• DATASET RECORDS
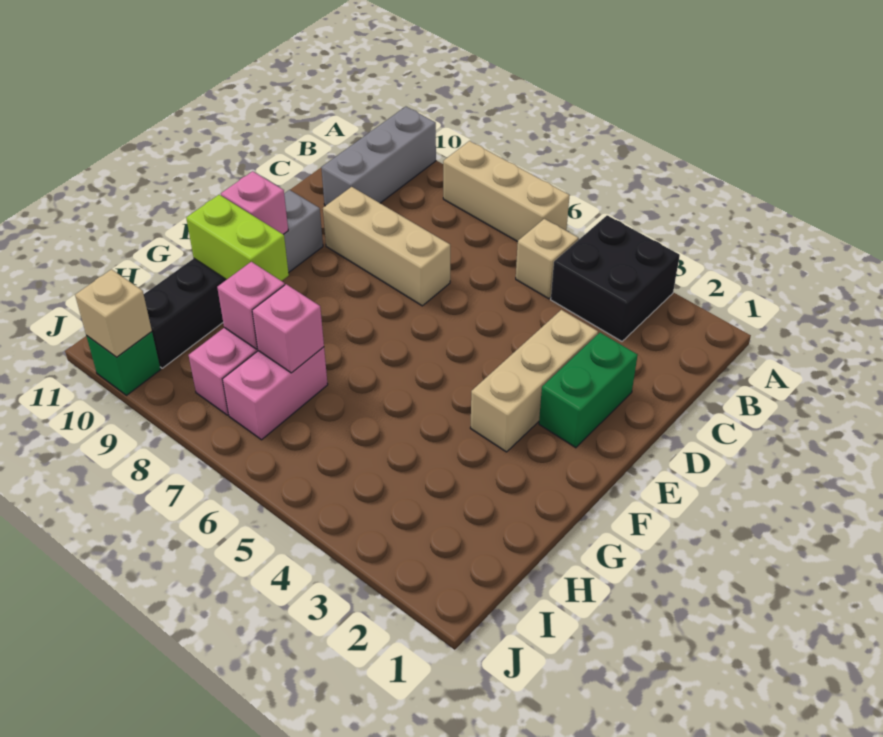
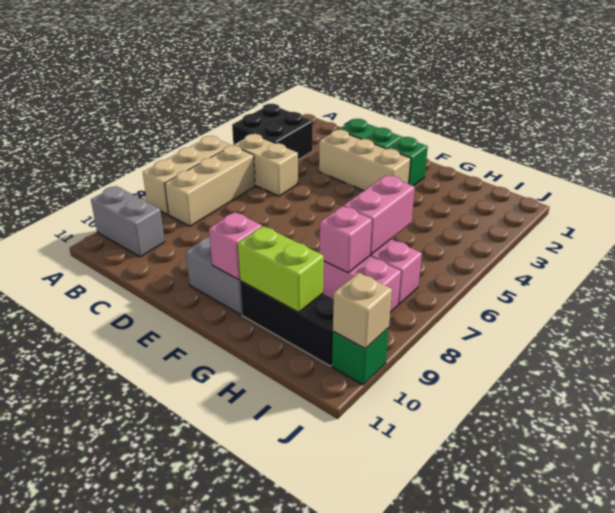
grey brick A10:C10 level 1 -> grey brick A10:B10 level 1
tan brick B5 level 1 -> tan brick B5:C5 level 1
tan brick D7:D9 level 1 -> tan brick B6:B8 level 1
none -> green brick F2 level 1
lime brick G9:G10 level 2 -> lime brick G10:H10 level 2
pink brick H7 level 2 -> pink brick H6:H7 level 2

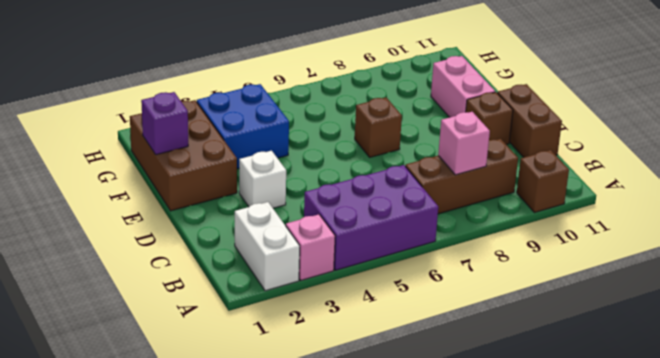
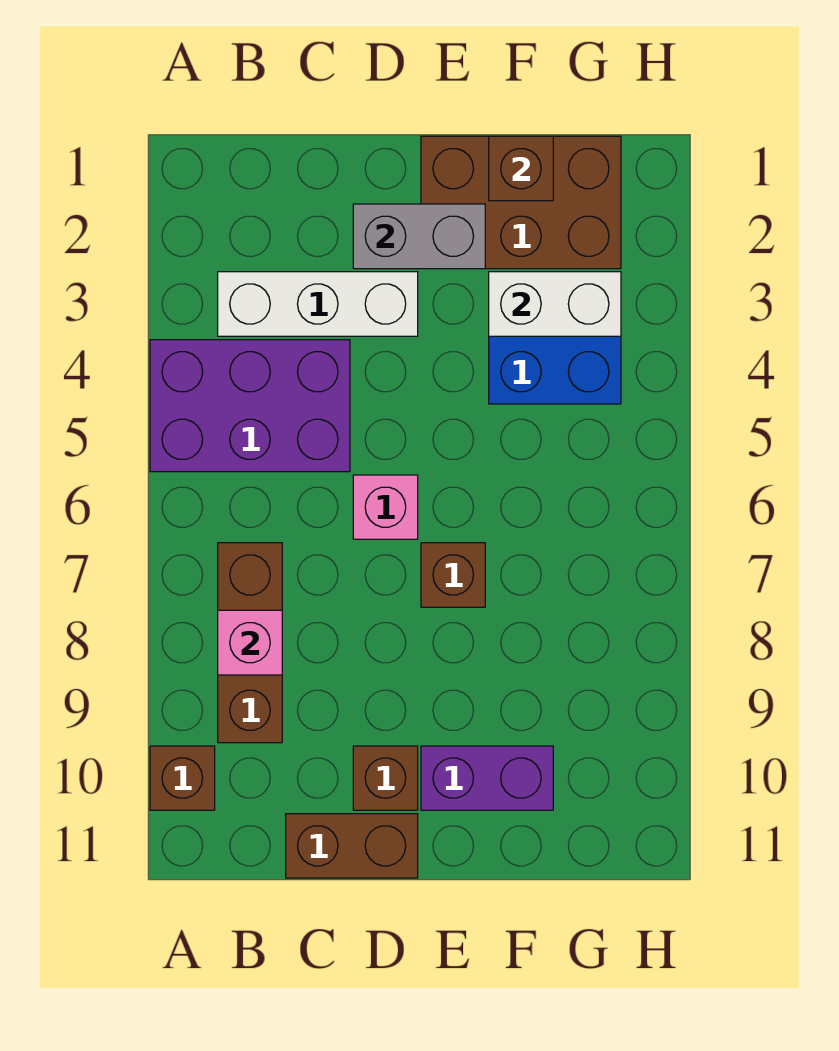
white brick A2:B2 level 1 -> white brick F3:G3 level 2
pink brick A3 level 1 -> pink brick D6 level 1
purple brick A4:B6 level 1 -> purple brick A4:C5 level 1
none -> grey brick D2:E2 level 2
white brick D3 level 1 -> white brick B3:D3 level 1
pink brick E10:F10 level 1 -> purple brick E10:F10 level 1
purple brick F1 level 2 -> brown brick F1 level 2

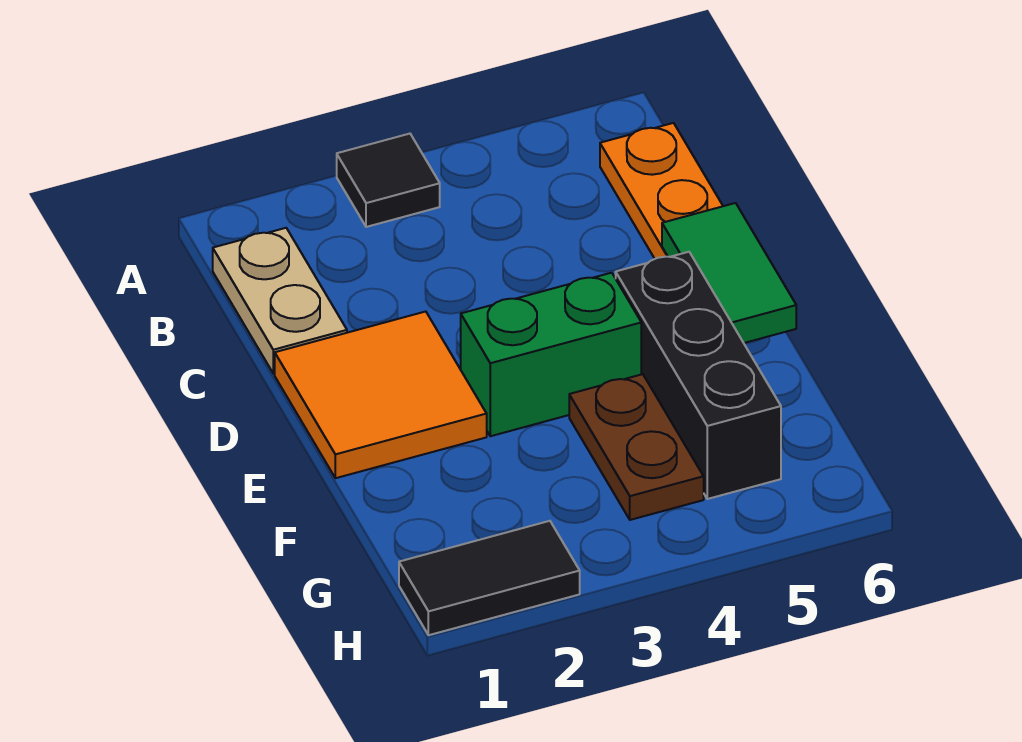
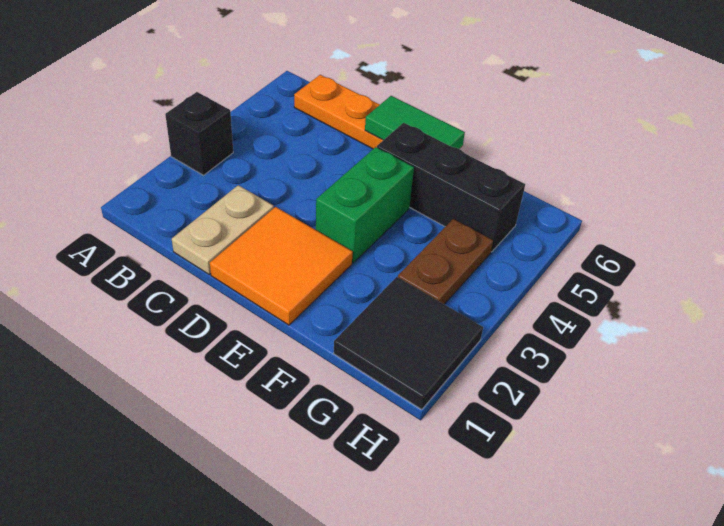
black tile A3 level 1 -> black brick A3 level 1
tan plate B1:C1 level 1 -> tan plate C1:C2 level 1
brown plate F4:G4 level 1 -> brown plate G3:G4 level 1
black tile H1:H2 level 1 -> black tile G1:H2 level 1

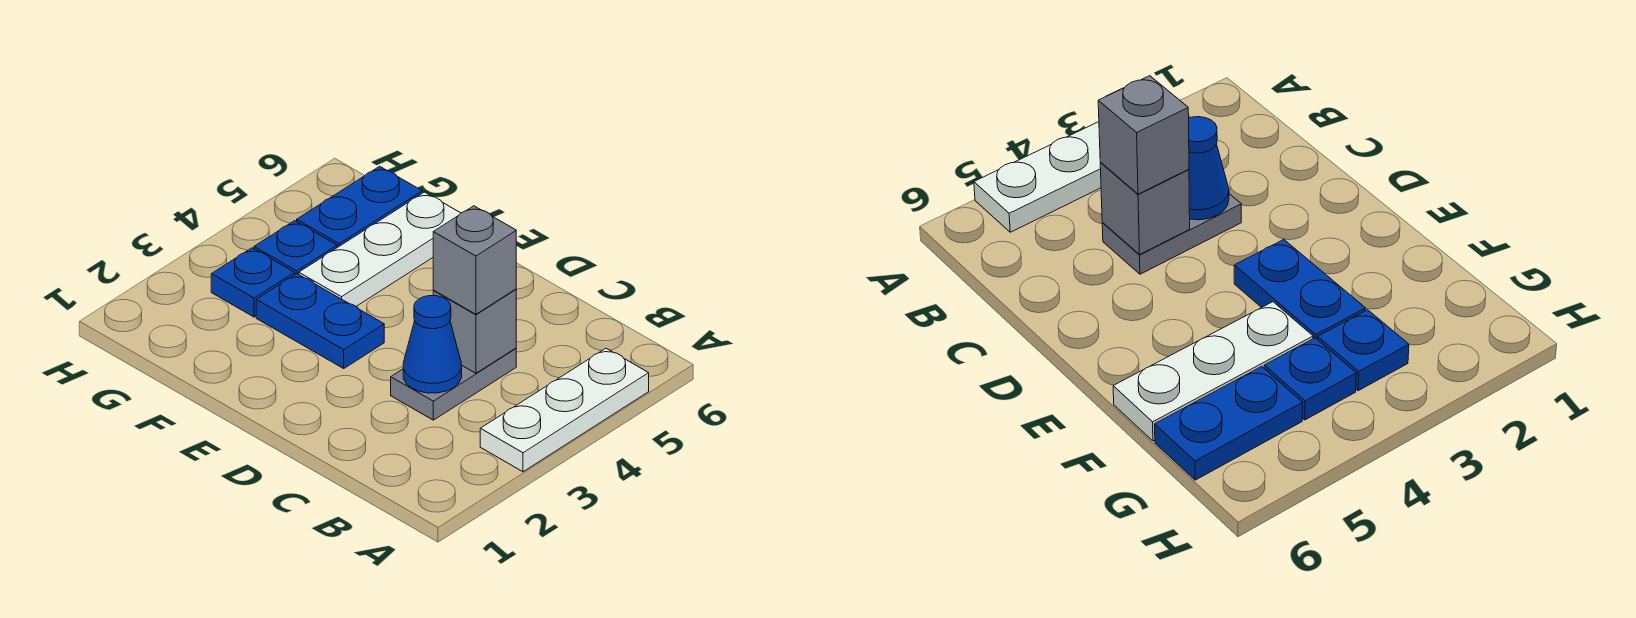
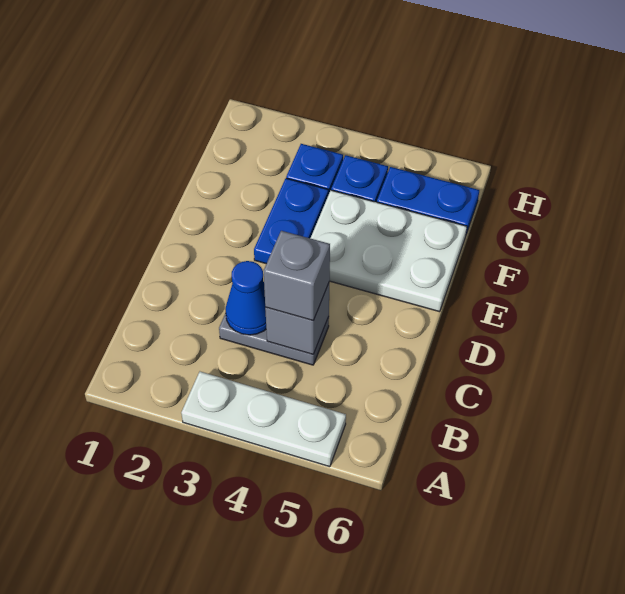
white plate F4:F6 level 1 -> white plate E4:F6 level 1

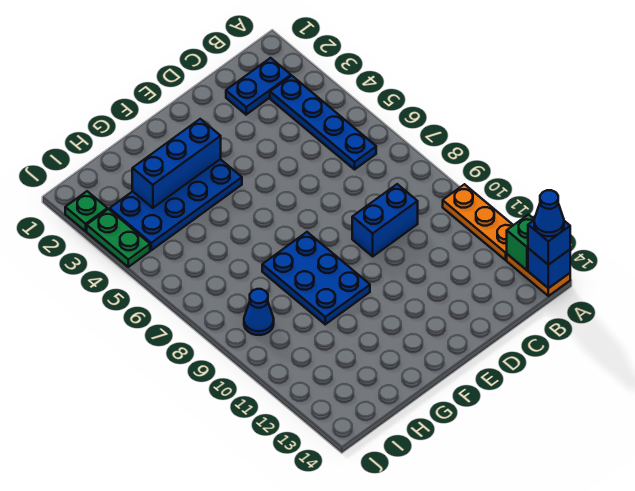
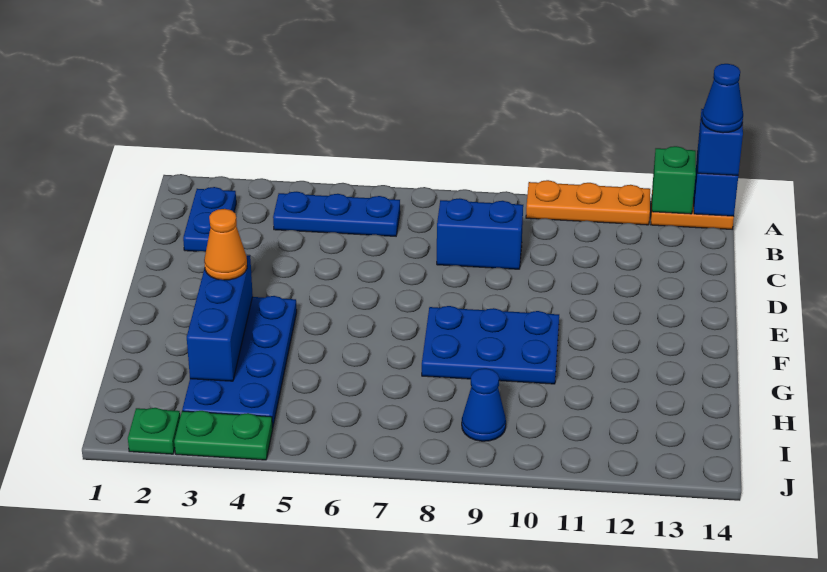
blue plate B3:B6 level 1 -> blue plate B4:B6 level 1
blue brick C9:D9 level 1 -> blue brick C8:C9 level 1
none -> orange cone F3 level 3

• REQUIREMENT
Set down the records again verbatim, with no pictures.

• TASK RESPONSE
grey brick A10:C10 level 1 -> grey brick A10:B10 level 1
tan brick B5 level 1 -> tan brick B5:C5 level 1
tan brick D7:D9 level 1 -> tan brick B6:B8 level 1
none -> green brick F2 level 1
lime brick G9:G10 level 2 -> lime brick G10:H10 level 2
pink brick H7 level 2 -> pink brick H6:H7 level 2

white brick A2:B2 level 1 -> white brick F3:G3 level 2
pink brick A3 level 1 -> pink brick D6 level 1
purple brick A4:B6 level 1 -> purple brick A4:C5 level 1
none -> grey brick D2:E2 level 2
white brick D3 level 1 -> white brick B3:D3 level 1
pink brick E10:F10 level 1 -> purple brick E10:F10 level 1
purple brick F1 level 2 -> brown brick F1 level 2

black tile A3 level 1 -> black brick A3 level 1
tan plate B1:C1 level 1 -> tan plate C1:C2 level 1
brown plate F4:G4 level 1 -> brown plate G3:G4 level 1
black tile H1:H2 level 1 -> black tile G1:H2 level 1

white plate F4:F6 level 1 -> white plate E4:F6 level 1

blue plate B3:B6 level 1 -> blue plate B4:B6 level 1
blue brick C9:D9 level 1 -> blue brick C8:C9 level 1
none -> orange cone F3 level 3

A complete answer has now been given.